Exercise goal | Return all entries word for word, but drop any images.

Exercise data |
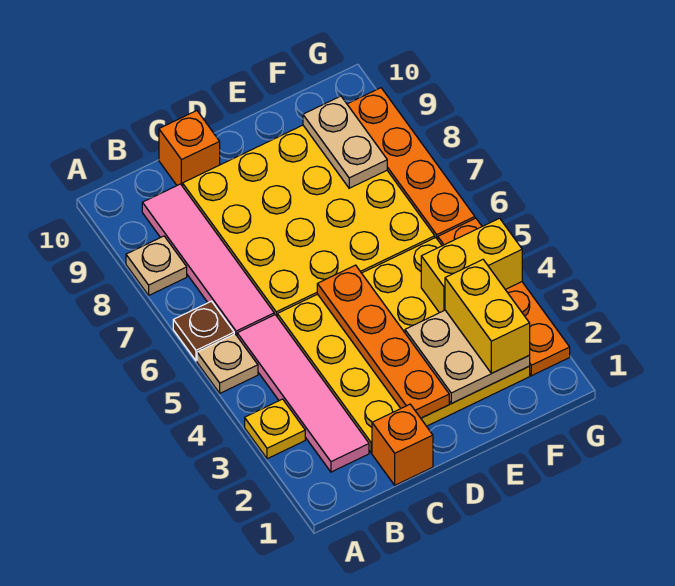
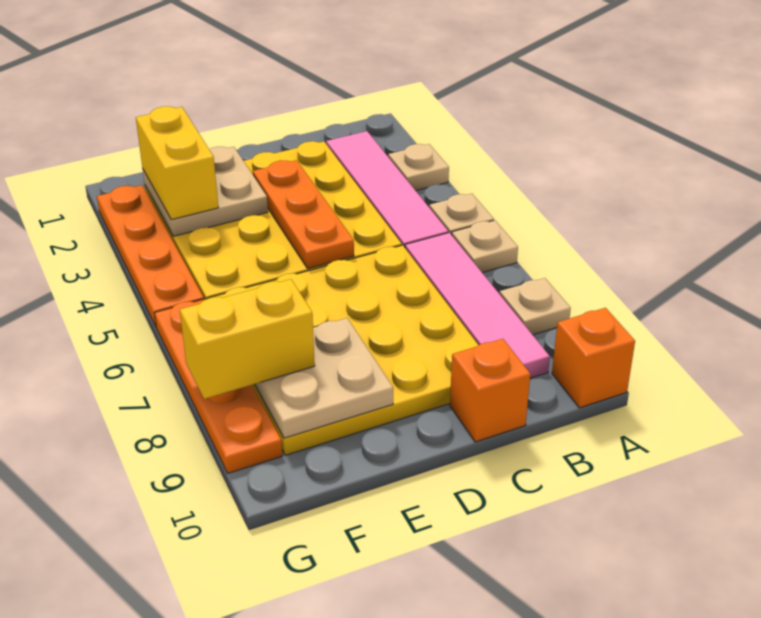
yellow plate A3 level 1 -> tan plate A3 level 1
brown plate A6 level 1 -> tan plate A6 level 1
orange brick C1 level 1 -> orange brick A10 level 1
orange plate D2:D5 level 2 -> orange plate D3:D5 level 2
yellow brick F4:G4 level 2 -> yellow brick F8:G8 level 3
tan plate F8:F9 level 2 -> tan plate E8:F9 level 2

Result of this exercise |
yellow plate A3 level 1 -> tan plate A3 level 1
brown plate A6 level 1 -> tan plate A6 level 1
orange brick C1 level 1 -> orange brick A10 level 1
orange plate D2:D5 level 2 -> orange plate D3:D5 level 2
yellow brick F4:G4 level 2 -> yellow brick F8:G8 level 3
tan plate F8:F9 level 2 -> tan plate E8:F9 level 2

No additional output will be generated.